**Exercise directions:** With the pictures left out, please return exactly the line holding "(384, 313) = (266, 383): none -> brown pear" and each following line until the entries end.
________________
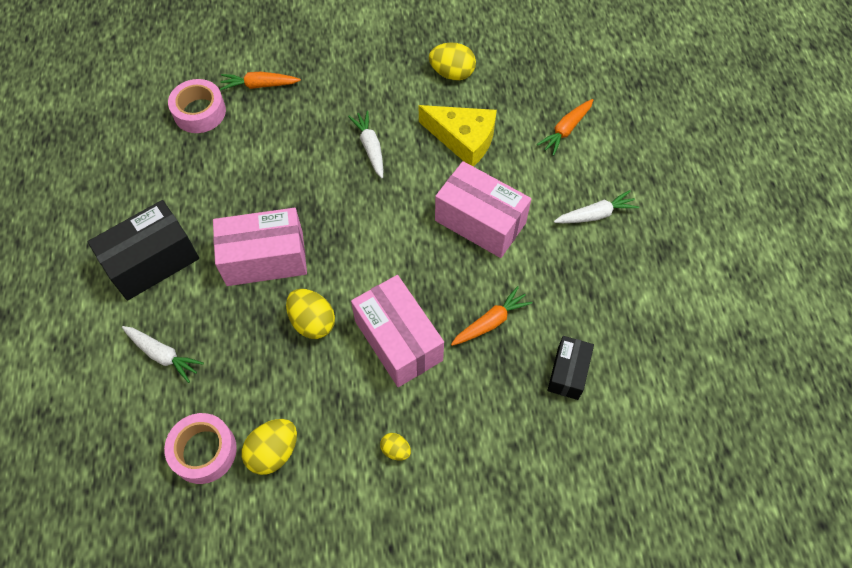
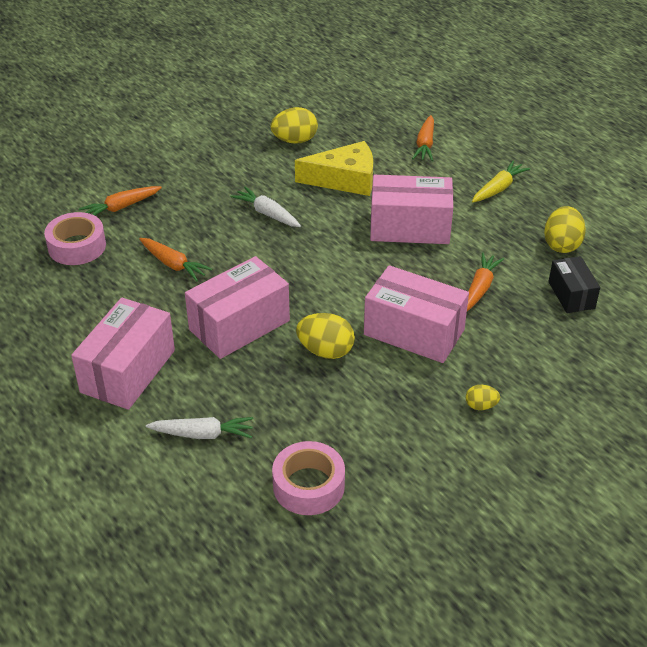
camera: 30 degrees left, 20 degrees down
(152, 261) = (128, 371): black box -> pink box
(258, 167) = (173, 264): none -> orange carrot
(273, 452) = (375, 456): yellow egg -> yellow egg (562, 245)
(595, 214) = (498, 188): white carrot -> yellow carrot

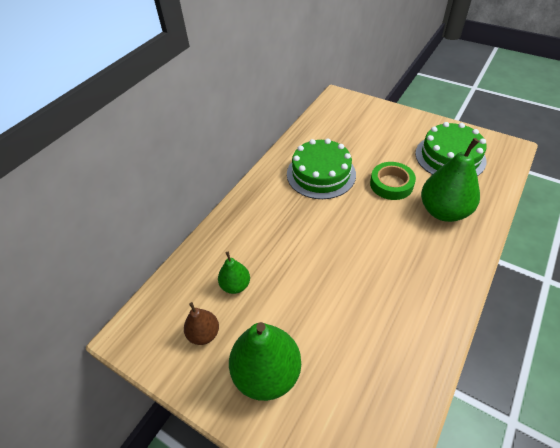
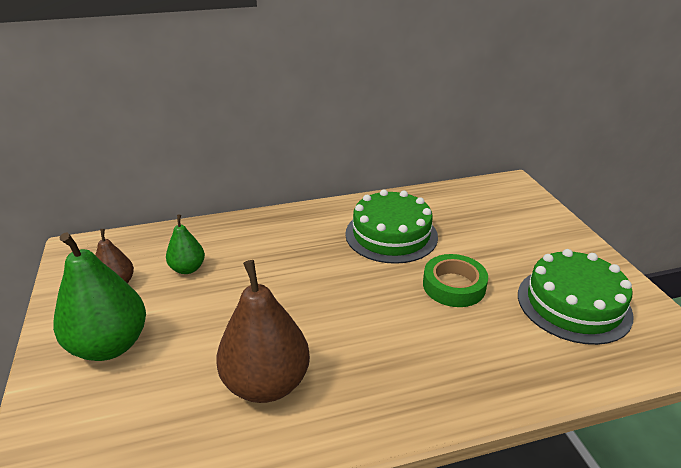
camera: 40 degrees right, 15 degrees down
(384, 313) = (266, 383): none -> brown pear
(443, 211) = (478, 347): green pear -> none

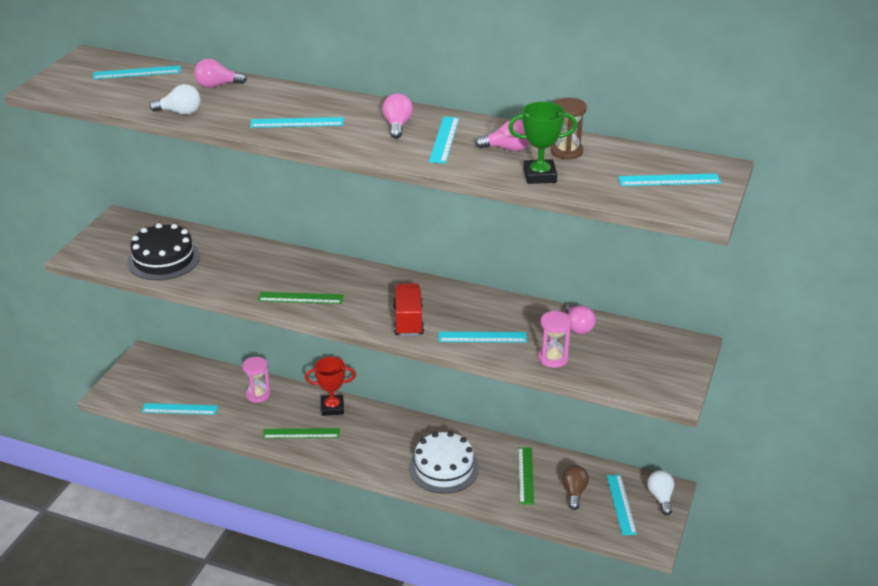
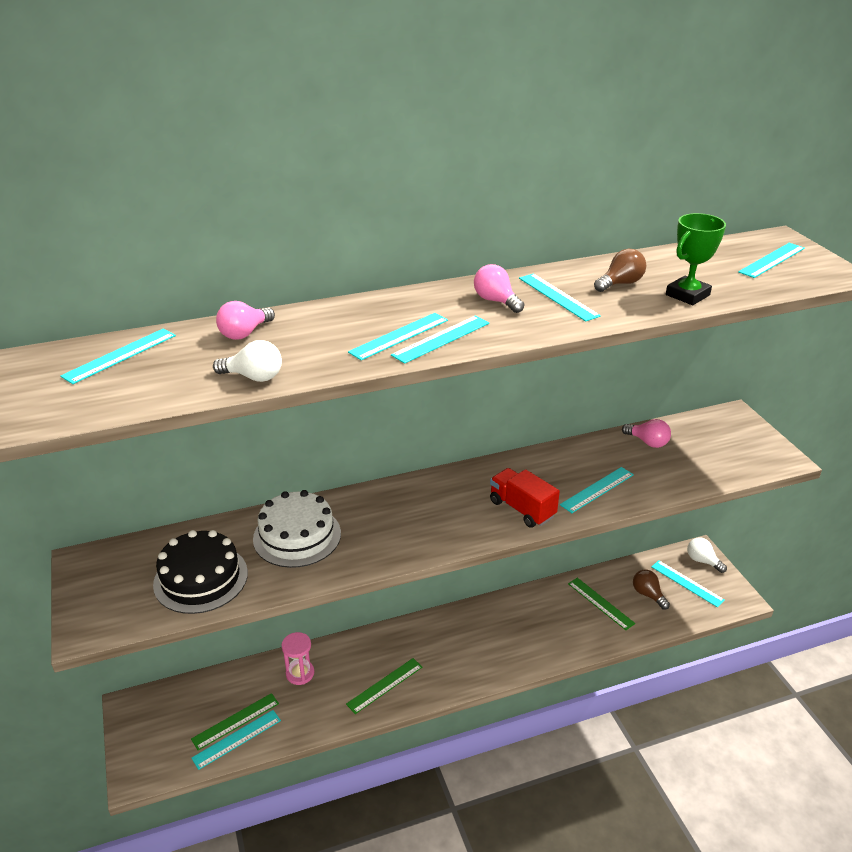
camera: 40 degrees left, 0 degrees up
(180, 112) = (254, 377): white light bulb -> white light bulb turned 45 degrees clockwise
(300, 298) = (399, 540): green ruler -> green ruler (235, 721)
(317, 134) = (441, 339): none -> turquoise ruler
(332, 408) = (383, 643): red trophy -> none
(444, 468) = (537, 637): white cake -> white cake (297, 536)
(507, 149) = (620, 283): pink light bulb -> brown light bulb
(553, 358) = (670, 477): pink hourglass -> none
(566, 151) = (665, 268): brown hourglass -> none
________________
**Task solution:**
(384, 313) = (266, 383): none -> brown pear
(443, 211) = (478, 347): green pear -> none

camera: 40 degrees left, 0 degrees up
(180, 112) = (254, 377): white light bulb -> white light bulb turned 45 degrees clockwise
(300, 298) = (399, 540): green ruler -> green ruler (235, 721)
(317, 134) = (441, 339): none -> turquoise ruler
(332, 408) = (383, 643): red trophy -> none
(444, 468) = (537, 637): white cake -> white cake (297, 536)
(507, 149) = (620, 283): pink light bulb -> brown light bulb
(553, 358) = (670, 477): pink hourglass -> none
(566, 151) = (665, 268): brown hourglass -> none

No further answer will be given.